Input material:
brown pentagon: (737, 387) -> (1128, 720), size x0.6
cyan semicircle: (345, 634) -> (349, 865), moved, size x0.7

...

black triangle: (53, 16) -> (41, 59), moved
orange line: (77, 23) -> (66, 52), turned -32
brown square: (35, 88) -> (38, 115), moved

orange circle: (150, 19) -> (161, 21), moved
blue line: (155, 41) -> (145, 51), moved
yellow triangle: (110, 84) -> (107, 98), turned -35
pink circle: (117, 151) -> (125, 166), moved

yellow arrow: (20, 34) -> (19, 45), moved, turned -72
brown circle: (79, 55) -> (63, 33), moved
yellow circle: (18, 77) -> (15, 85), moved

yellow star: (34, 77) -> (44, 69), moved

Task item: From the records above, print exactly the lines that run from the line with "brown pentagon: (737, 387)" to the line with "cyan semicircle: (345, 634)", inclusive.

Answer section:
brown pentagon: (737, 387) -> (1128, 720), size x0.6
cyan semicircle: (345, 634) -> (349, 865), moved, size x0.7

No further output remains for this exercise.